- Opening Delimiter -
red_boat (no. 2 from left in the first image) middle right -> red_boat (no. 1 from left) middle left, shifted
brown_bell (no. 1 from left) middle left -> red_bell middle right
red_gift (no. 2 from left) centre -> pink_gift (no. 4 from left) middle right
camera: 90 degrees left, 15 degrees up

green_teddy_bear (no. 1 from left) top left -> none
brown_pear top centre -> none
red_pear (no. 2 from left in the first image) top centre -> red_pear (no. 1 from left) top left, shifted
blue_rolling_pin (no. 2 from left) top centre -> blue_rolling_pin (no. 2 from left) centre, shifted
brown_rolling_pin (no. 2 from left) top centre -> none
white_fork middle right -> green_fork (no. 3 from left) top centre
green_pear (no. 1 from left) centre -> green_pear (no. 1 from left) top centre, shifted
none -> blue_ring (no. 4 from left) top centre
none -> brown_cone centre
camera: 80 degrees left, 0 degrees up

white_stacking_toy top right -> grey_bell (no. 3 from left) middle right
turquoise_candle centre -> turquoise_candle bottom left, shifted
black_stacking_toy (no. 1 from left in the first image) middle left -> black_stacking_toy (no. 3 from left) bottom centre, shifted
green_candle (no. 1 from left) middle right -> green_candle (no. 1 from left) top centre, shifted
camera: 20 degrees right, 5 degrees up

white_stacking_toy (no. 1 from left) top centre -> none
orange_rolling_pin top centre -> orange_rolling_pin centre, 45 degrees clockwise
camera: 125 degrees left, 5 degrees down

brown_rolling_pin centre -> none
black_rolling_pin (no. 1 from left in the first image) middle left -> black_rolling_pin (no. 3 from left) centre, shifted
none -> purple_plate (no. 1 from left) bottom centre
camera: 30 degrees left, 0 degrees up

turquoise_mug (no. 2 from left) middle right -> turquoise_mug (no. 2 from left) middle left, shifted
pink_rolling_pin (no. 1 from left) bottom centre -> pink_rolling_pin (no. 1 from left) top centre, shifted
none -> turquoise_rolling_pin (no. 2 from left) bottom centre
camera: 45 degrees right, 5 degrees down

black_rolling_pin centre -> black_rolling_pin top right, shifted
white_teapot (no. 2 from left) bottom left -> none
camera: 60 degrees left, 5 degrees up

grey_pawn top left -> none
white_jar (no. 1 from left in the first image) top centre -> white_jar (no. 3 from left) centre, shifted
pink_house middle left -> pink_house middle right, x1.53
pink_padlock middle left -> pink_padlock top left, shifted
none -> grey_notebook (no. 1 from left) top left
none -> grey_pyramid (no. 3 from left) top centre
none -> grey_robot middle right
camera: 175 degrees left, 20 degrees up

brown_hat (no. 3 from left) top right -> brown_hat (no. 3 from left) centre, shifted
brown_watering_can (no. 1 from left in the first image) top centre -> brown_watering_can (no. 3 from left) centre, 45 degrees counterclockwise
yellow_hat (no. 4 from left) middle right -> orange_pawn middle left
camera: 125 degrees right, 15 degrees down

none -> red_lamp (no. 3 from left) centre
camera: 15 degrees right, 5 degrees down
- Closing Delimiter -
* **What the task requires**: Take exactly the lines from the one containing "white_stacking_toy top right" through the one containing "white_teapot (no. 2" in the data above, and output them with nothing added.

* **Task output**:
white_stacking_toy top right -> grey_bell (no. 3 from left) middle right
turquoise_candle centre -> turquoise_candle bottom left, shifted
black_stacking_toy (no. 1 from left in the first image) middle left -> black_stacking_toy (no. 3 from left) bottom centre, shifted
green_candle (no. 1 from left) middle right -> green_candle (no. 1 from left) top centre, shifted
camera: 20 degrees right, 5 degrees up

white_stacking_toy (no. 1 from left) top centre -> none
orange_rolling_pin top centre -> orange_rolling_pin centre, 45 degrees clockwise
camera: 125 degrees left, 5 degrees down

brown_rolling_pin centre -> none
black_rolling_pin (no. 1 from left in the first image) middle left -> black_rolling_pin (no. 3 from left) centre, shifted
none -> purple_plate (no. 1 from left) bottom centre
camera: 30 degrees left, 0 degrees up

turquoise_mug (no. 2 from left) middle right -> turquoise_mug (no. 2 from left) middle left, shifted
pink_rolling_pin (no. 1 from left) bottom centre -> pink_rolling_pin (no. 1 from left) top centre, shifted
none -> turquoise_rolling_pin (no. 2 from left) bottom centre
camera: 45 degrees right, 5 degrees down

black_rolling_pin centre -> black_rolling_pin top right, shifted
white_teapot (no. 2 from left) bottom left -> none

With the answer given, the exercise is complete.